- _TASK GOAL_:
Pick out every line in the entries below that contains the word "major", and copy each of those lines.

Start of EXERCISE INPUT

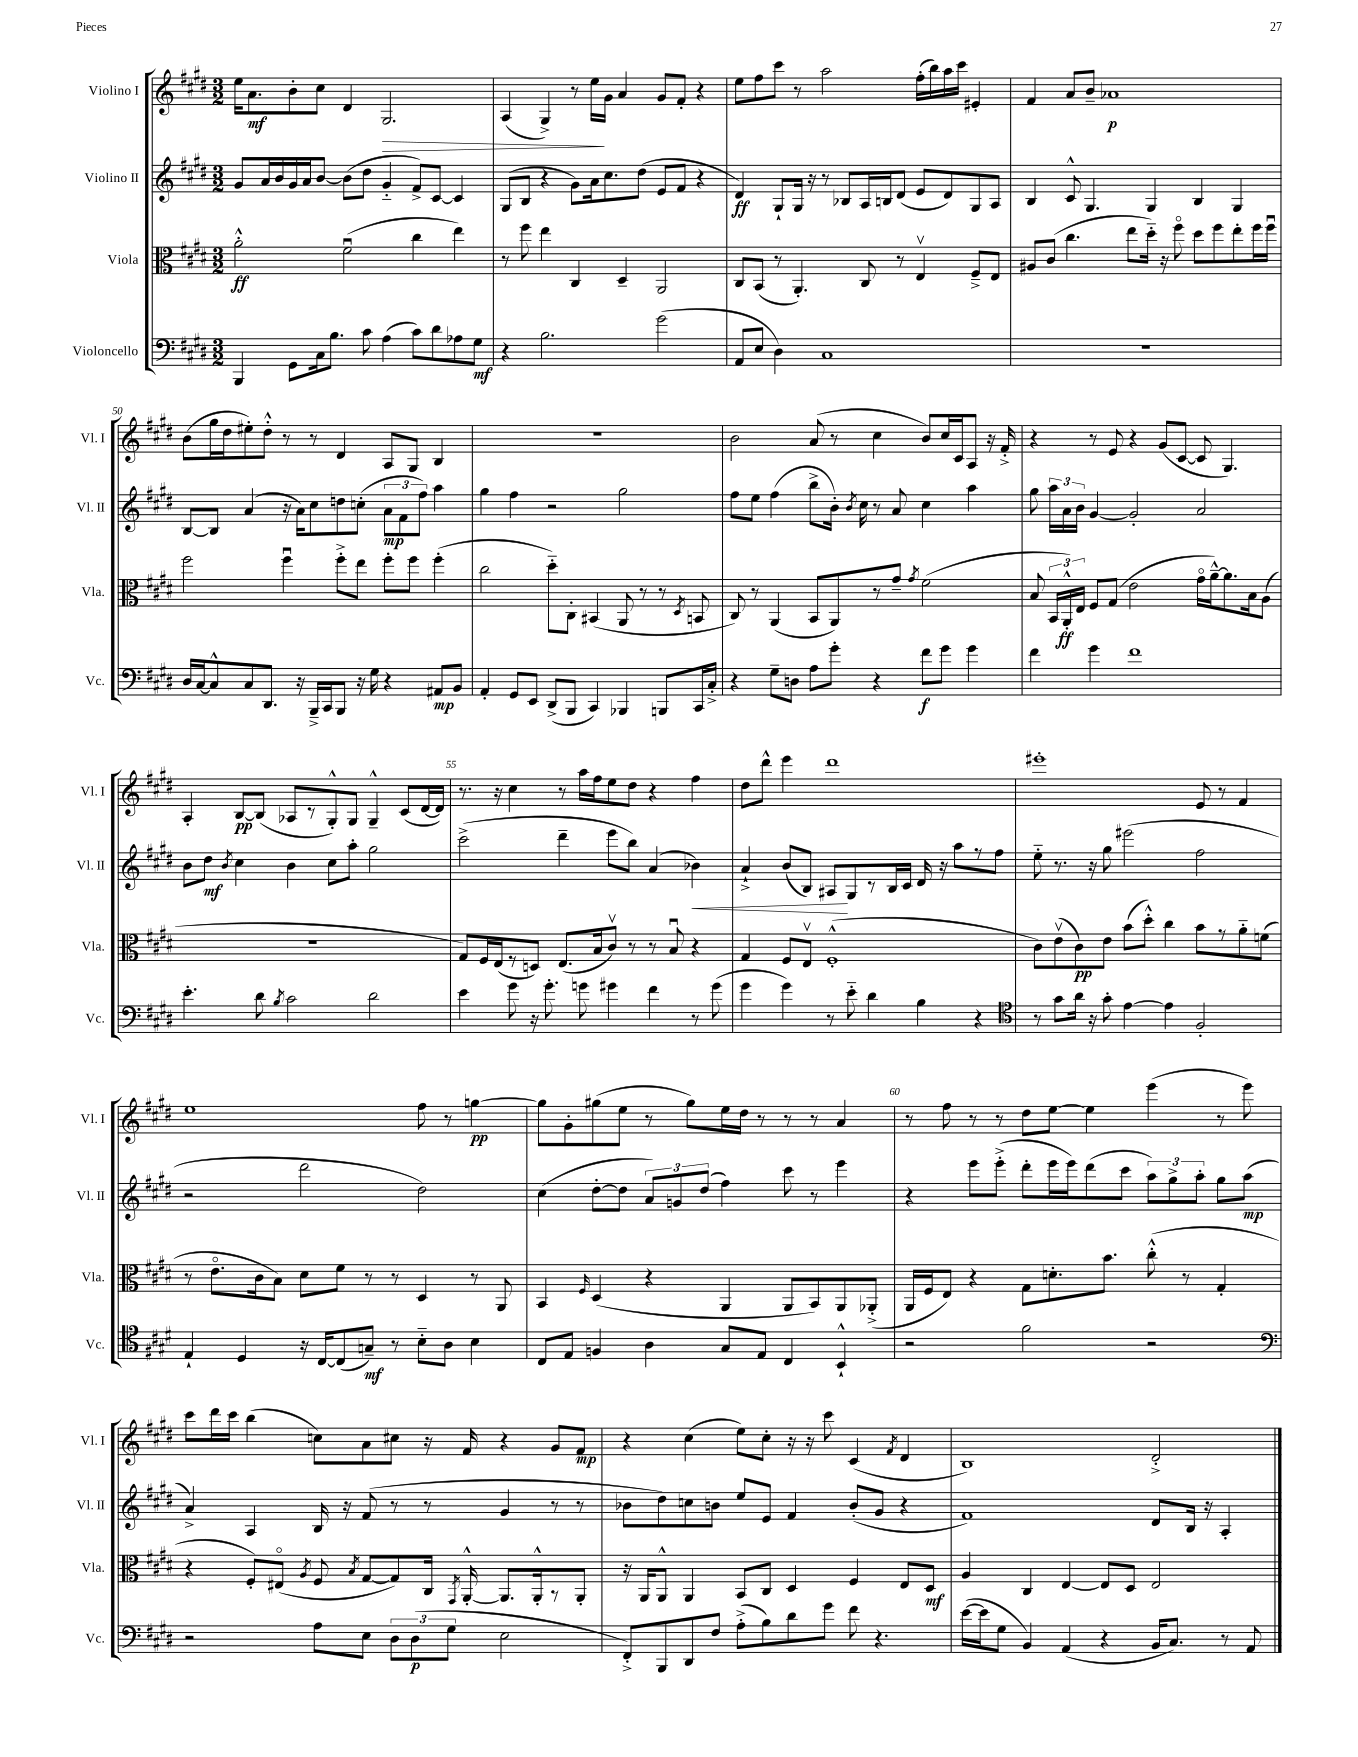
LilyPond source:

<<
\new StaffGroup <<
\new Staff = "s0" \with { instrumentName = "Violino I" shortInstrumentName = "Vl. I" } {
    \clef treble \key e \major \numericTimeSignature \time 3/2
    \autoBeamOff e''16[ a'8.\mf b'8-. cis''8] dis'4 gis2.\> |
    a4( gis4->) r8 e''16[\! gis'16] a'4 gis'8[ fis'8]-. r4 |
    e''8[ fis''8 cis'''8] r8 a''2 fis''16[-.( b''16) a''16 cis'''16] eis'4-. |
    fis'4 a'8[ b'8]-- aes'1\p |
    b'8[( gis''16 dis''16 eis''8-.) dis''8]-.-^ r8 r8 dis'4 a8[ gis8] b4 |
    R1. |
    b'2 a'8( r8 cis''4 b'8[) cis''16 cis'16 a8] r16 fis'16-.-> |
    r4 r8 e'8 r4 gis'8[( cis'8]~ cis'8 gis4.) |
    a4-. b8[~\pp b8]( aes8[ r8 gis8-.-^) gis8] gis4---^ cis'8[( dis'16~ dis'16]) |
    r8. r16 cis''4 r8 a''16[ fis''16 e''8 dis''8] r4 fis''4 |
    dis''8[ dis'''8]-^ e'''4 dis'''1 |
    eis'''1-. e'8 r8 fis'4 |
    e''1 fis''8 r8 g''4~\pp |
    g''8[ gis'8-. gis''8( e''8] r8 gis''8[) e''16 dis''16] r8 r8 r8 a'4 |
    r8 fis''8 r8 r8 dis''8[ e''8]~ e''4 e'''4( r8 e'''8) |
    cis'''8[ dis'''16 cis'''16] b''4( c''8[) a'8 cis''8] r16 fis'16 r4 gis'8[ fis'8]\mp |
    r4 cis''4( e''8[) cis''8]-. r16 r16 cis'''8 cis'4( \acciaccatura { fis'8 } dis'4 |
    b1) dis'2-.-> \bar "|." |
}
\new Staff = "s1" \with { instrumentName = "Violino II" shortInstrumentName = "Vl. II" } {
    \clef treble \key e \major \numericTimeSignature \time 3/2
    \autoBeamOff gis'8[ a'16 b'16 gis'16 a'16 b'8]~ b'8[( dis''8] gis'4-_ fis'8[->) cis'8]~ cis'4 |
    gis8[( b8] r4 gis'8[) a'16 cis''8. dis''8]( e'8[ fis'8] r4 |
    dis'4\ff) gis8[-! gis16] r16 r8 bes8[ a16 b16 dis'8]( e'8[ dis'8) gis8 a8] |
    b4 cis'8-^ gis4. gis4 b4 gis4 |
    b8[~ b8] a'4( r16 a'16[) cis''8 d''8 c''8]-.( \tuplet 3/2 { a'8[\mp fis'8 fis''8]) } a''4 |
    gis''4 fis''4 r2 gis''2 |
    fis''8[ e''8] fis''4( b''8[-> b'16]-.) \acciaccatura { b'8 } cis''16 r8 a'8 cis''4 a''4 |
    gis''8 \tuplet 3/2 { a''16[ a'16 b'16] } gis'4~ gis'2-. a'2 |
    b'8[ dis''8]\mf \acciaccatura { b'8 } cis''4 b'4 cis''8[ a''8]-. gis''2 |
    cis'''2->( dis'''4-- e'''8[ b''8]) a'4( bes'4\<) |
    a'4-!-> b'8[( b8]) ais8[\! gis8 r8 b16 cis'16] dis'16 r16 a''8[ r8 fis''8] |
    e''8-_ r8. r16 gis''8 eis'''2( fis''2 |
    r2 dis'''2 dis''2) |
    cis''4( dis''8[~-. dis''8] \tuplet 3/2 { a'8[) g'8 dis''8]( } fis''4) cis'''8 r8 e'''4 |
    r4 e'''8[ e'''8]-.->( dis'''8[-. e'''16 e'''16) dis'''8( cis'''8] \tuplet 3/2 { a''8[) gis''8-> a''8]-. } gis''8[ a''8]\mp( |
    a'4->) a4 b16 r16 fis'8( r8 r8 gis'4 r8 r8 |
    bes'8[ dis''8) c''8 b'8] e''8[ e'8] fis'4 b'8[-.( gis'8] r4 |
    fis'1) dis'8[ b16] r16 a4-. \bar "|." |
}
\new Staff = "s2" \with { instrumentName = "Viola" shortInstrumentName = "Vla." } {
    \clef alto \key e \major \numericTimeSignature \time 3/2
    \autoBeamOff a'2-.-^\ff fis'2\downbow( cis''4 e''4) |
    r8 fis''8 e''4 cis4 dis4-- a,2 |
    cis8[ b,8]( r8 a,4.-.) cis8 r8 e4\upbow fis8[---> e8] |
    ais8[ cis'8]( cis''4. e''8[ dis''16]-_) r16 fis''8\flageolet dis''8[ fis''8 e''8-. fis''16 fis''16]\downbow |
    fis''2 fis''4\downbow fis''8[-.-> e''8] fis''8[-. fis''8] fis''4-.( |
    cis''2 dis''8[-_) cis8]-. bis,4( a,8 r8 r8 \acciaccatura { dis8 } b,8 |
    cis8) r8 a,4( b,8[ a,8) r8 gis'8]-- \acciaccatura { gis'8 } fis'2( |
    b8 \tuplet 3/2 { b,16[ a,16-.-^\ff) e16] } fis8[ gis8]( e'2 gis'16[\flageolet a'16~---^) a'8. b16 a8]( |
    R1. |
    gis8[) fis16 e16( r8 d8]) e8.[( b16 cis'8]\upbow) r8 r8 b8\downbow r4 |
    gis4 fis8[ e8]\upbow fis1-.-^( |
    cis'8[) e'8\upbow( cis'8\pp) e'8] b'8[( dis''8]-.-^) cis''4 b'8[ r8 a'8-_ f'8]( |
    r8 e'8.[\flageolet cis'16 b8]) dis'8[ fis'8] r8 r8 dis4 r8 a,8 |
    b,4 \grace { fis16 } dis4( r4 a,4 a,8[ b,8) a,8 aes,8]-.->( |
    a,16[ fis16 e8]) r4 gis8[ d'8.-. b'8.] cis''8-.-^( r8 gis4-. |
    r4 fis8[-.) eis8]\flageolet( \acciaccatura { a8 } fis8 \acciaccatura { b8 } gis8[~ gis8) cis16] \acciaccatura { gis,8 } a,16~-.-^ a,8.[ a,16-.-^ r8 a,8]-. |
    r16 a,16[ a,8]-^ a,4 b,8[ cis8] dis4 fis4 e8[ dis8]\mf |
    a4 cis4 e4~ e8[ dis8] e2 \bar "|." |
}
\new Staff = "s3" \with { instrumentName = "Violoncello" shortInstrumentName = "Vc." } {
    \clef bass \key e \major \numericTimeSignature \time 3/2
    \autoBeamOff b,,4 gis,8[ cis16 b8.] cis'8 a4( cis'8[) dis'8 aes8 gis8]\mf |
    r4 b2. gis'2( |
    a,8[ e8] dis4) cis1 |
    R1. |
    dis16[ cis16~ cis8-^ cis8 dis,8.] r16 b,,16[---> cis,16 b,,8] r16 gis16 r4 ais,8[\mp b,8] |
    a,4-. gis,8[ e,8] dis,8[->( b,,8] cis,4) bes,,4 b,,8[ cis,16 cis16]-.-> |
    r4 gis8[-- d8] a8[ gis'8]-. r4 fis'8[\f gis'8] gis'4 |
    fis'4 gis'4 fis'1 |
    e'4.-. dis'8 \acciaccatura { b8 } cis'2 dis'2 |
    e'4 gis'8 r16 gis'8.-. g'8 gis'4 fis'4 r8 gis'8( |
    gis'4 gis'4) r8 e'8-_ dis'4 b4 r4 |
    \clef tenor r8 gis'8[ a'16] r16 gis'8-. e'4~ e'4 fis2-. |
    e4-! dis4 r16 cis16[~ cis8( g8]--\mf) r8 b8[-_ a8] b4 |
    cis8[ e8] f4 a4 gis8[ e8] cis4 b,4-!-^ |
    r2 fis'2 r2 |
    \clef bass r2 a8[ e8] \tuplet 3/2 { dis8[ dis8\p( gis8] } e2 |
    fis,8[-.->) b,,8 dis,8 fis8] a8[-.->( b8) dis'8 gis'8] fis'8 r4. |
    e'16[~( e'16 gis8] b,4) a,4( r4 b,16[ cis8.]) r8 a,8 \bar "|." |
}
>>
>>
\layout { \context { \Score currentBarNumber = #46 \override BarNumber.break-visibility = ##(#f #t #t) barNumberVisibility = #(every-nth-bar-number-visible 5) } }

End of EXERCISE INPUT
Start of EXERCISE INPUT

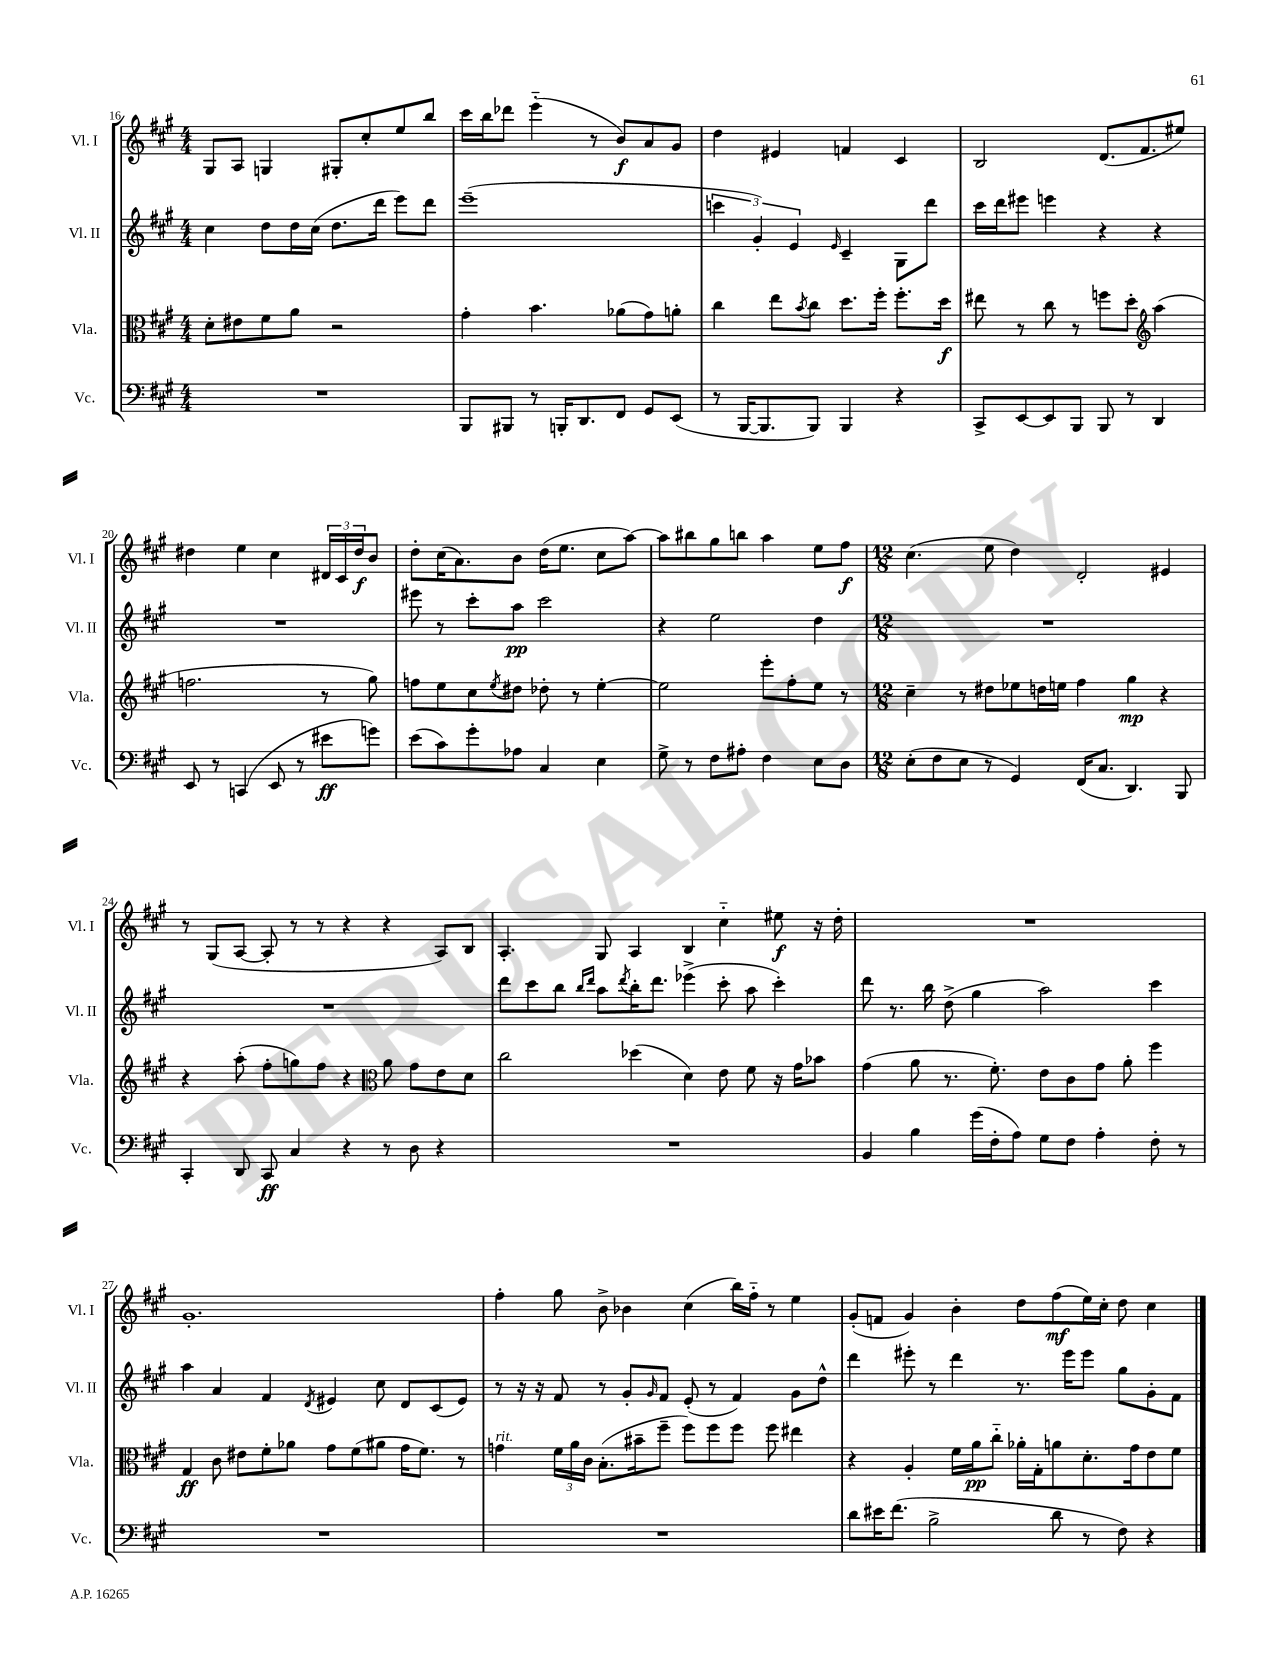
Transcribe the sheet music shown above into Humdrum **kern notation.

End of EXERCISE INPUT

- _SOLUTION TO THE EXERCISE_:
    \clef treble \key e \major \numericTimeSignature \time 3/2
    \clef treble \key e \major \numericTimeSignature \time 3/2
    \clef alto \key e \major \numericTimeSignature \time 3/2
    \clef bass \key e \major \numericTimeSignature \time 3/2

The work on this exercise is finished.